§ **Task objective**
When you reach the line with "brown rectangle: (113, 108)", start repeating the lines exactly and keep going to the end of the records, but drop every picture.

Multi-step shape changes:
___

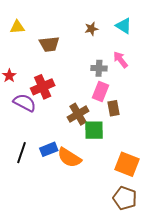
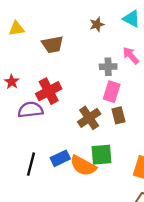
purple semicircle: (25, 103) -> (30, 110), turned -30
brown rectangle: (113, 108) -> (118, 115), moved
green square: (94, 130) -> (101, 155), moved

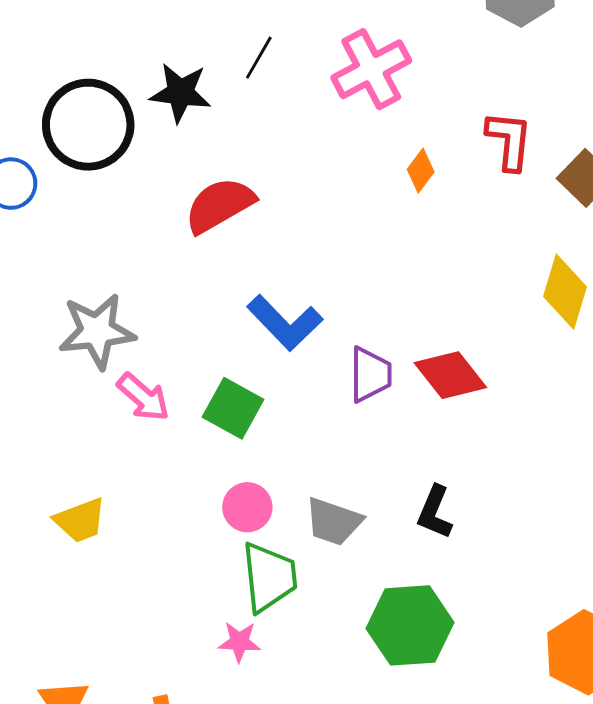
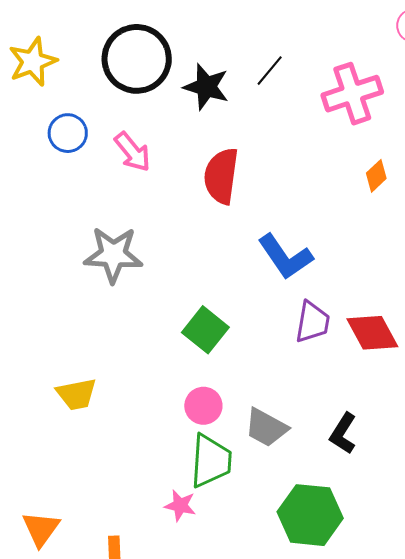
black circle: (88, 125) -> (137, 59), moved
red semicircle: (220, 205) -> (221, 176), turned -62
blue L-shape: (285, 323) -> (285, 257), moved
pink arrow: (143, 397) -> (133, 152), moved

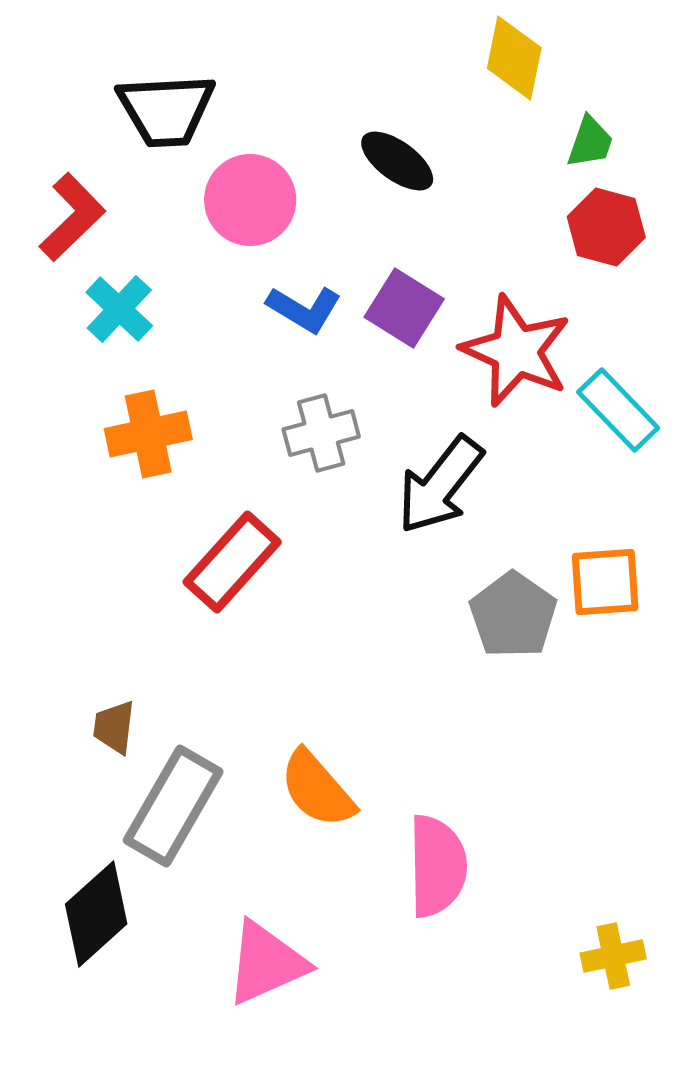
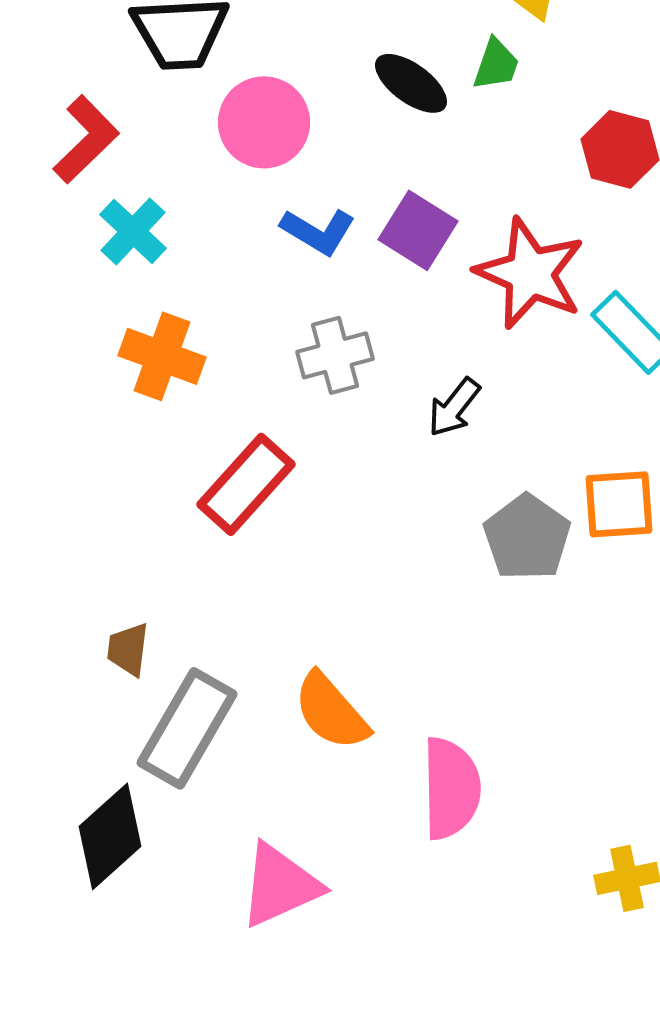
green trapezoid: (590, 142) -> (496, 64), moved
orange cross: (148, 434) -> (162, 356), turned 32
black arrow: (440, 485) -> (454, 407), size x0.6

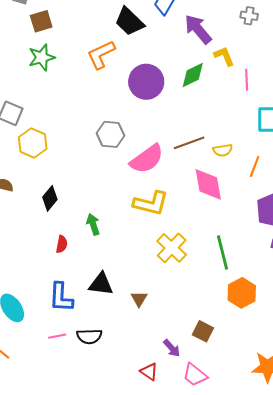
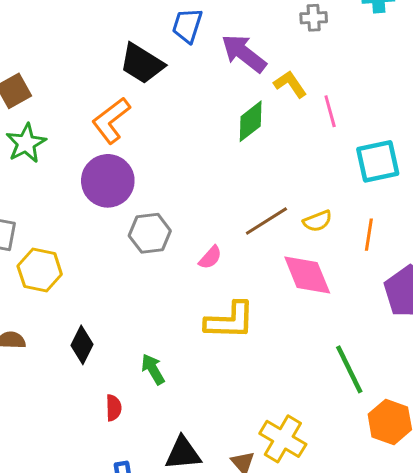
purple circle: (146, 82) -> (108, 181), moved
pink semicircle: (147, 159) -> (210, 257), size x0.5
yellow cross: (172, 248) -> (283, 439), moved

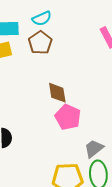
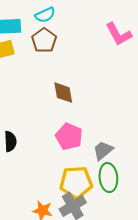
pink pentagon: (68, 117) -> (69, 136), moved

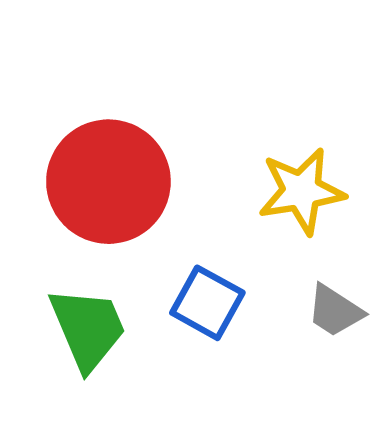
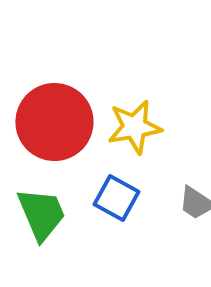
yellow star: (301, 191) -> (134, 127), moved

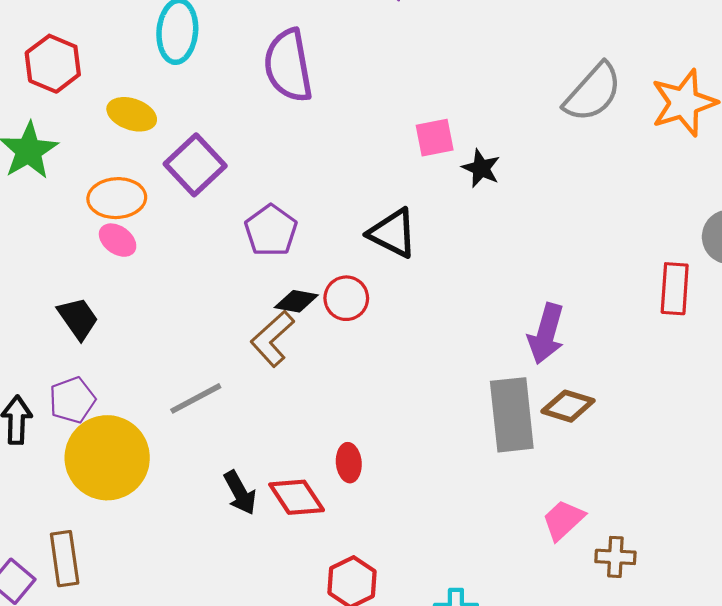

___

§ **Result**
brown rectangle: (113, 108) -> (118, 115), moved
green square: (94, 130) -> (101, 155), moved

black circle: (88, 125) -> (137, 59), moved
red semicircle: (220, 205) -> (221, 176), turned -62
blue L-shape: (285, 323) -> (285, 257), moved
pink arrow: (143, 397) -> (133, 152), moved

green trapezoid: (590, 142) -> (496, 64), moved
orange cross: (148, 434) -> (162, 356), turned 32
black arrow: (440, 485) -> (454, 407), size x0.6

purple circle: (146, 82) -> (108, 181), moved
pink semicircle: (147, 159) -> (210, 257), size x0.5
yellow cross: (172, 248) -> (283, 439), moved

pink pentagon: (68, 117) -> (69, 136), moved

yellow star: (301, 191) -> (134, 127), moved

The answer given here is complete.